* [Given data]:
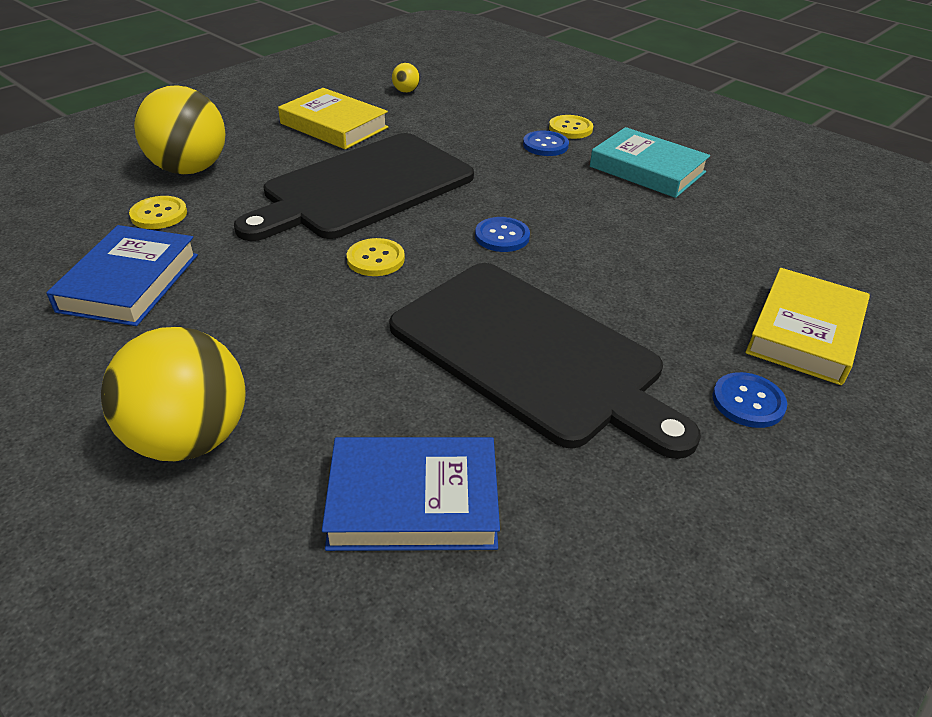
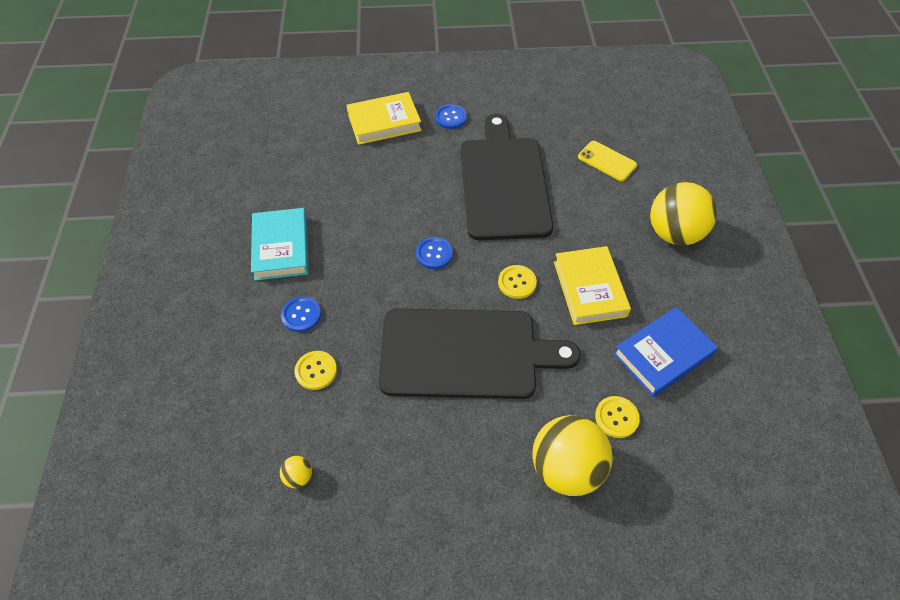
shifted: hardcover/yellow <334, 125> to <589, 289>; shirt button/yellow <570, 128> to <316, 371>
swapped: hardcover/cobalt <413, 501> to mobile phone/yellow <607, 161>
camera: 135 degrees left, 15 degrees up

* [What you should do]: Show me every line in the data above that includes "hardcover".

* [Completed task]:
shifted: hardcover/yellow <334, 125> to <589, 289>; shirt button/yellow <570, 128> to <316, 371>
swapped: hardcover/cobalt <413, 501> to mobile phone/yellow <607, 161>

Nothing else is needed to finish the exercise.